→ **Problem details**: The answer must consist only of the lines from the line with "camera: 80 degrees right, 15 degrees up" to the line with "none -> blue capsule [246,154,278,189]", both included, exactly as they stand below.

→ **Available data**:
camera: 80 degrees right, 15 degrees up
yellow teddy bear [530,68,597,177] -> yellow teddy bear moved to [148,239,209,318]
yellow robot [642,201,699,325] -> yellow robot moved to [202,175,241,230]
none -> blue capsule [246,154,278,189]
* * *
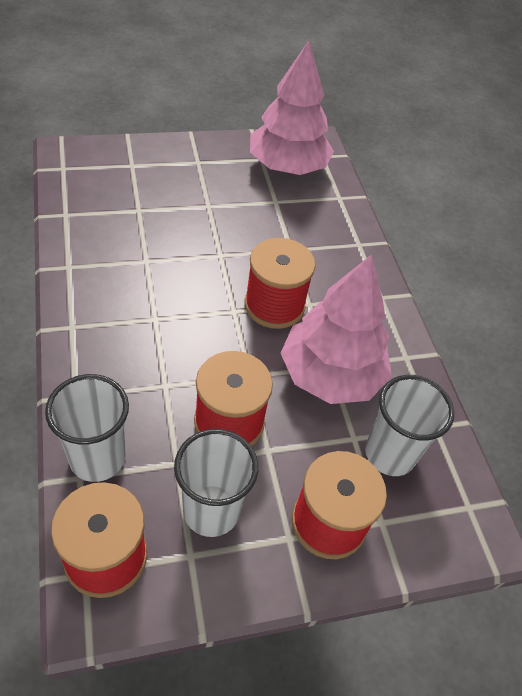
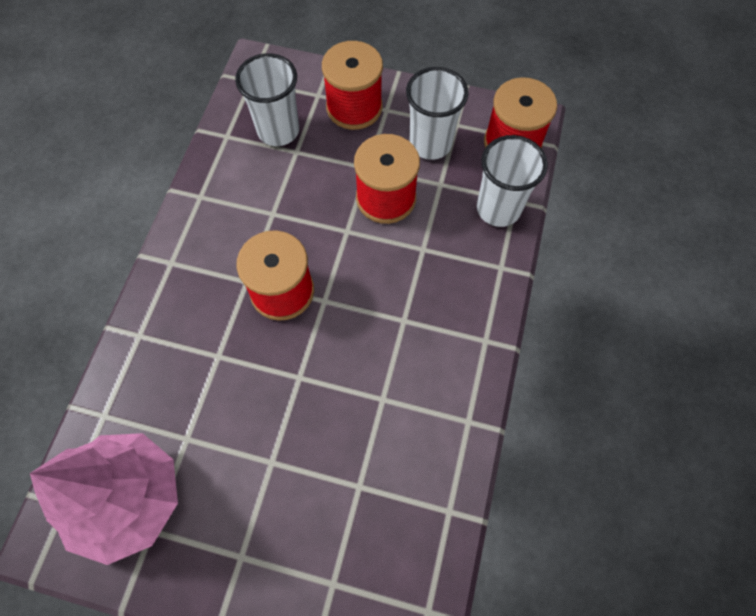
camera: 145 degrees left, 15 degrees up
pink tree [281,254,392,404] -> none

→ **Answer to this task**:
camera: 80 degrees right, 15 degrees up
yellow teddy bear [530,68,597,177] -> yellow teddy bear moved to [148,239,209,318]
yellow robot [642,201,699,325] -> yellow robot moved to [202,175,241,230]
none -> blue capsule [246,154,278,189]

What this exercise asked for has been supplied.